Segmentation data:

▼

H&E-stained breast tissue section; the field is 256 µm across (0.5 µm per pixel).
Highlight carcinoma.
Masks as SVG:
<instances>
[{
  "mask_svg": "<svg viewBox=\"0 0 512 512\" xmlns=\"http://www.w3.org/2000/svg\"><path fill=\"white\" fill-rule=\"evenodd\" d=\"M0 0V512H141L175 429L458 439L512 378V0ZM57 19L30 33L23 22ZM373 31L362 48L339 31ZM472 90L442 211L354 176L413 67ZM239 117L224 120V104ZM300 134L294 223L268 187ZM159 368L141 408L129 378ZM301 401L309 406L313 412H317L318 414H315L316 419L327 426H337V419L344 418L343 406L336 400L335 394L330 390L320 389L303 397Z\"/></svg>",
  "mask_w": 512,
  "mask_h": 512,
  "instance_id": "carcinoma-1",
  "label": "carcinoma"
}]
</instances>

▲

Reproduce the records above exactly as they appear.

H&E-stained breast tissue section; the field is 256 µm across (0.5 µm per pixel).
Highlight carcinoma.
Masks as SVG:
<instances>
[{
  "mask_svg": "<svg viewBox=\"0 0 512 512\" xmlns=\"http://www.w3.org/2000/svg\"><path fill=\"white\" fill-rule=\"evenodd\" d=\"M0 0V512H141L175 429L458 439L512 378V0ZM57 19L30 33L23 22ZM373 31L362 48L339 31ZM472 90L442 211L354 176L413 67ZM239 117L224 120V104ZM300 134L294 223L268 187ZM159 368L141 408L129 378ZM301 401L309 406L313 412H317L318 414H315L316 419L327 426H337V419L344 418L343 406L336 400L335 394L330 390L320 389L303 397Z\"/></svg>",
  "mask_w": 512,
  "mask_h": 512,
  "instance_id": "carcinoma-1",
  "label": "carcinoma"
}]
</instances>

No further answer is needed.